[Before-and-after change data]
◇ ◇ ◇

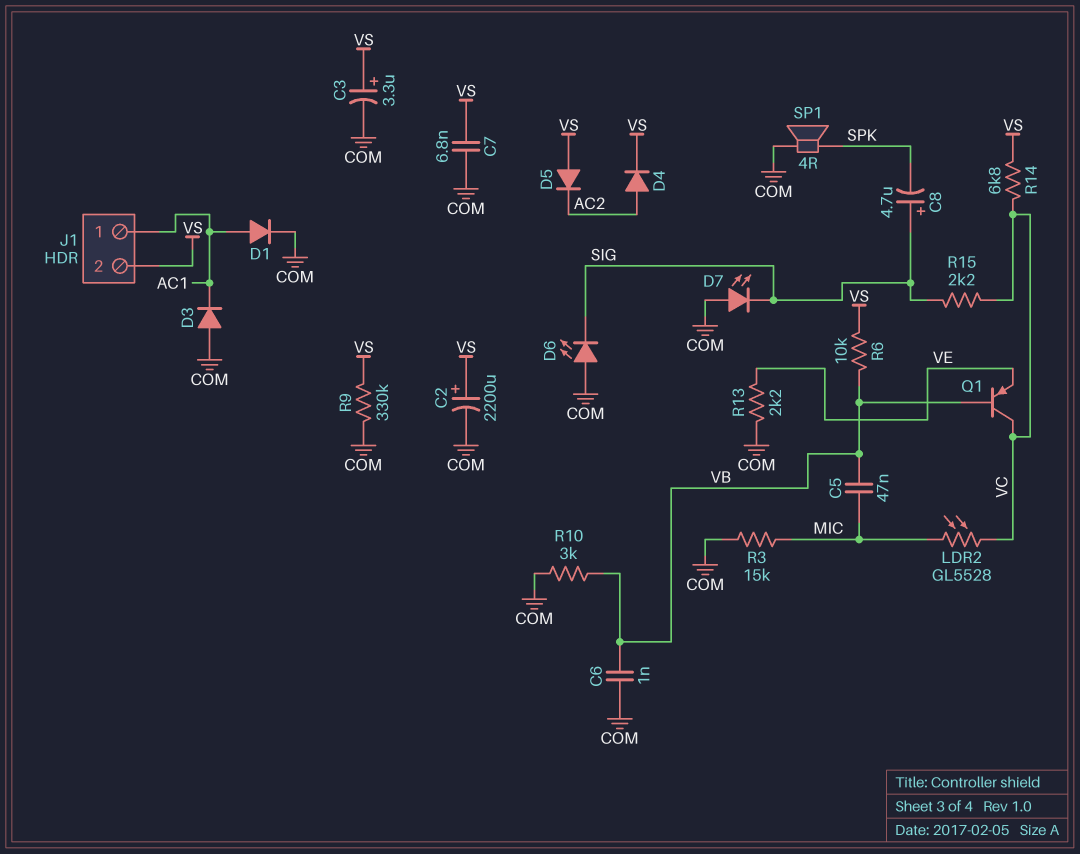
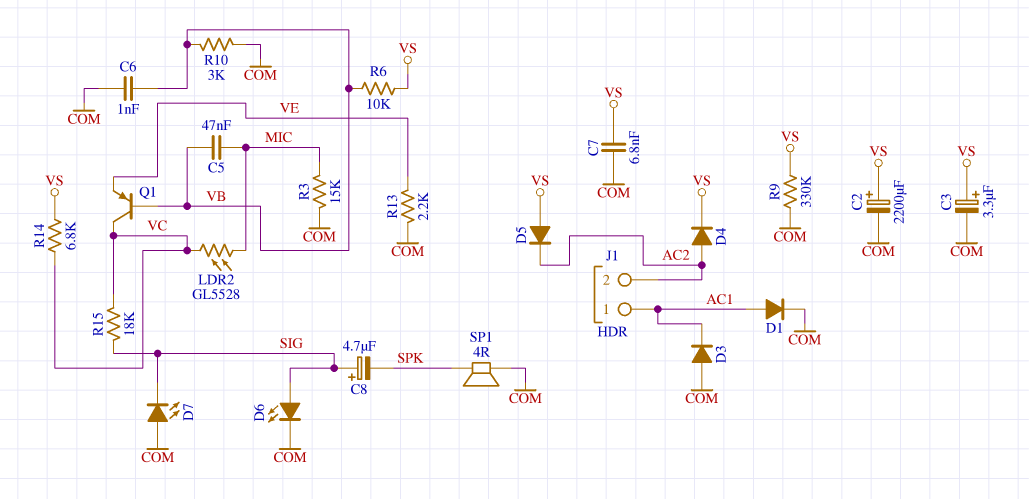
D6: LED (A COM, K SIG) -> LED (A SIG, K COM)
J1 pin 2: VS -> AC2
R15: 2.2k (SIG, VC) -> 18k (SIG, VC)

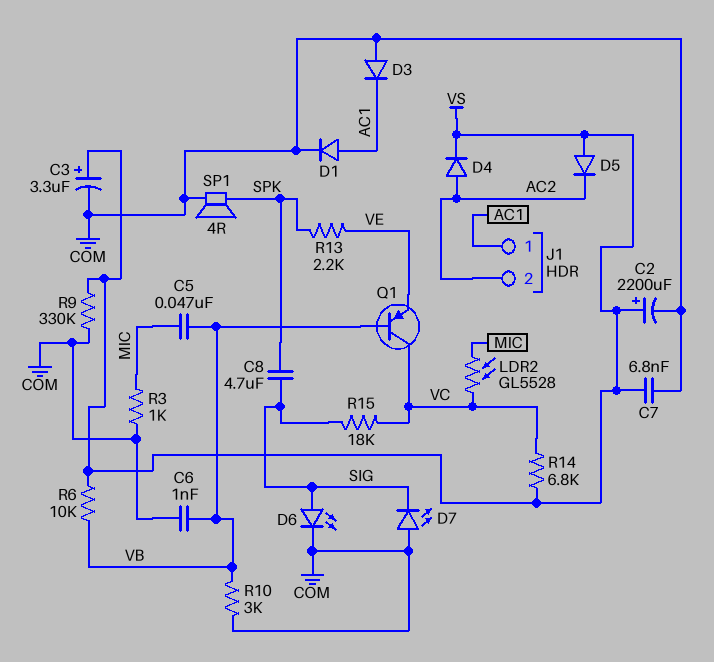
C8: 4.7uF (plus SIG, minus SPK) -> 4.7uF (SIG, SPK)
R3: 15k (COM, MIC) -> 1k (COM, MIC)
R13: 2.2k (COM, VE) -> 2.2k (SPK, VE)

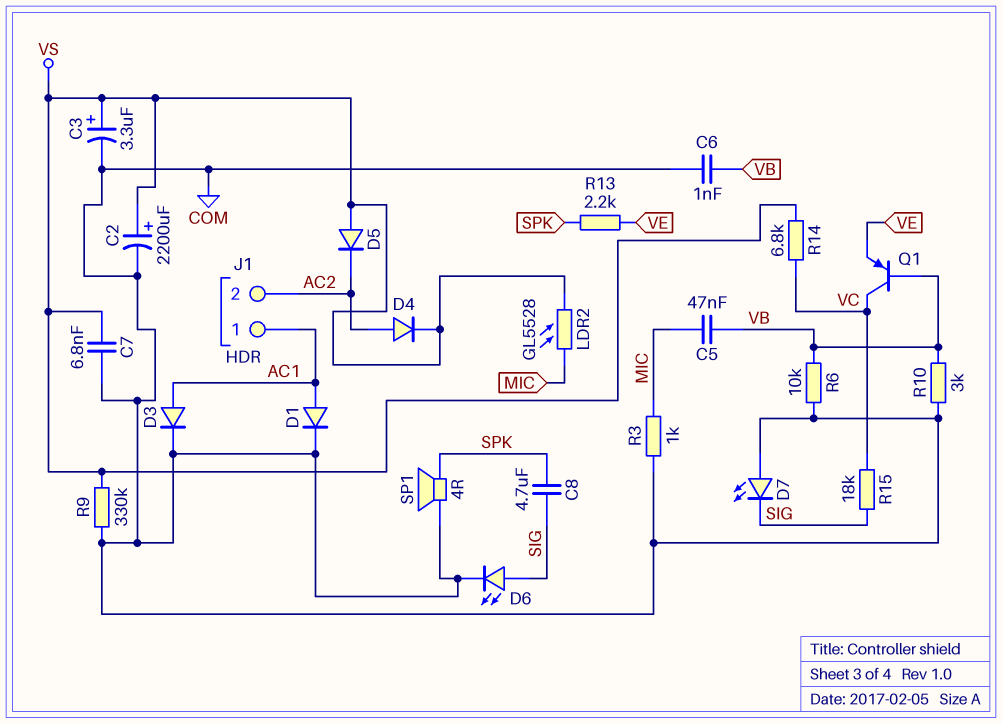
D3: diode (A COM, K AC1) -> diode (A AC1, K COM)
LDR2: GL5528 (MIC, VC) -> GL5528 (MIC, VS)
R6: 10k (VB, VS) -> 10k (COM, VB)

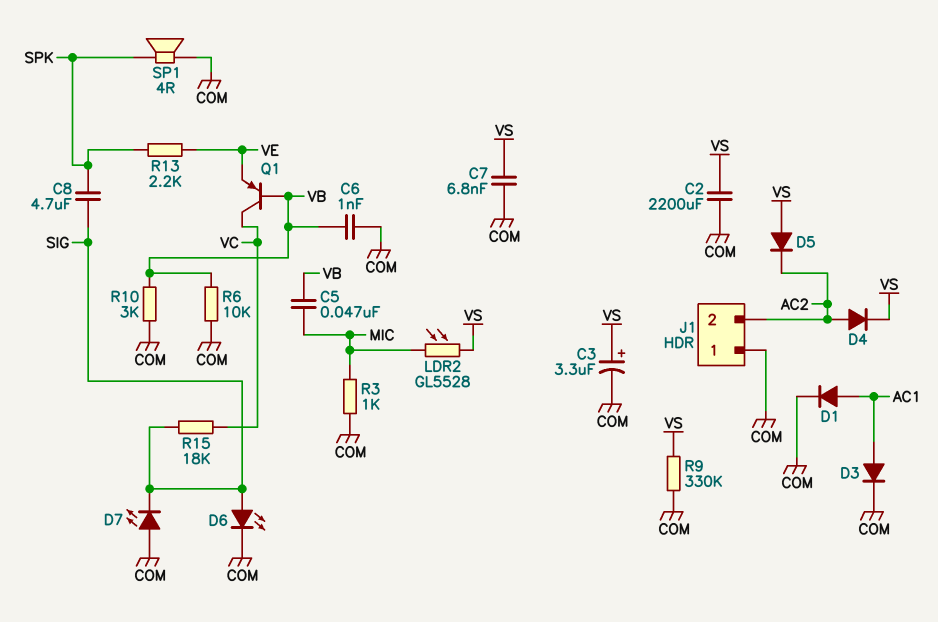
C2: 2200uF (plus VS, minus COM) -> 2200uF (COM, VS)
J1 pin 1: AC1 -> COM
R14: 6.8k (VC, VS) -> none

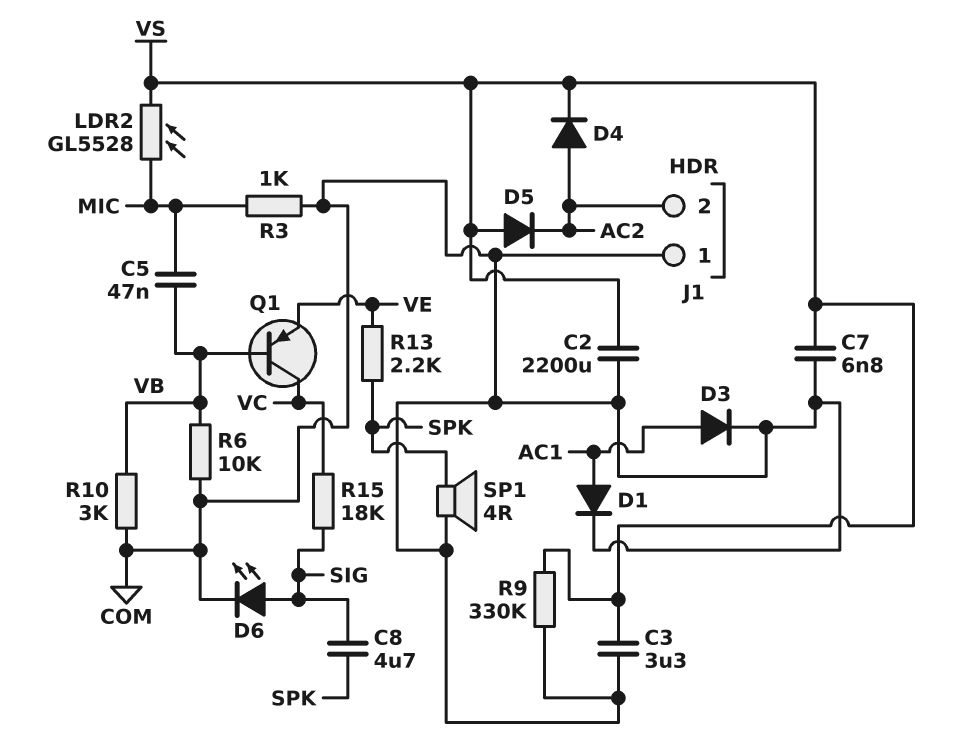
C3: 3.3uF (plus VS, minus COM) -> 3.3uF (COM, VS)
C6: 1nF (COM, VB) -> none
D7: LED (A COM, K SIG) -> none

◇ ◇ ◇

EXERCISE REQUIREMENTS: Could you please return the entries above exactly, minus the pictures?

COMPLETED TASK:
D6: LED (A COM, K SIG) -> LED (A SIG, K COM)
J1 pin 2: VS -> AC2
R15: 2.2k (SIG, VC) -> 18k (SIG, VC)

C8: 4.7uF (plus SIG, minus SPK) -> 4.7uF (SIG, SPK)
R3: 15k (COM, MIC) -> 1k (COM, MIC)
R13: 2.2k (COM, VE) -> 2.2k (SPK, VE)

D3: diode (A COM, K AC1) -> diode (A AC1, K COM)
LDR2: GL5528 (MIC, VC) -> GL5528 (MIC, VS)
R6: 10k (VB, VS) -> 10k (COM, VB)

C2: 2200uF (plus VS, minus COM) -> 2200uF (COM, VS)
J1 pin 1: AC1 -> COM
R14: 6.8k (VC, VS) -> none

C3: 3.3uF (plus VS, minus COM) -> 3.3uF (COM, VS)
C6: 1nF (COM, VB) -> none
D7: LED (A COM, K SIG) -> none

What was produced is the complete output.